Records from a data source
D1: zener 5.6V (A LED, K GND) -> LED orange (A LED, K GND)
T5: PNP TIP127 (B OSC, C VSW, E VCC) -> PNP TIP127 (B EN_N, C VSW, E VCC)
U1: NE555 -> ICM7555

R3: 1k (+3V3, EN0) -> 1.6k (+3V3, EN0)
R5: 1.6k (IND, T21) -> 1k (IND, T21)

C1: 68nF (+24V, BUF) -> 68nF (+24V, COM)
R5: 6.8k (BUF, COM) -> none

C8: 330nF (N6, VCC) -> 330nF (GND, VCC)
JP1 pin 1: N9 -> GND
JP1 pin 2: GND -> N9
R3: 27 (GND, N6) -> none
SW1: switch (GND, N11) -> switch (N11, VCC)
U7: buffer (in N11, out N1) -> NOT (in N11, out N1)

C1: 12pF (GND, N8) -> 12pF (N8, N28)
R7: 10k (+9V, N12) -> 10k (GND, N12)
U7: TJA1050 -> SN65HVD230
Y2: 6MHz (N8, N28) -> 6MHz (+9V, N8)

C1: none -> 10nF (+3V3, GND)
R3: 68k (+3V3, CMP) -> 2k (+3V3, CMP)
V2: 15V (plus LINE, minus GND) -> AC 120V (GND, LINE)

WORK INSTRUCTION
Only the number is wanted: how many lines of the data contain the word "none"?

THE COMPLETED TASK
3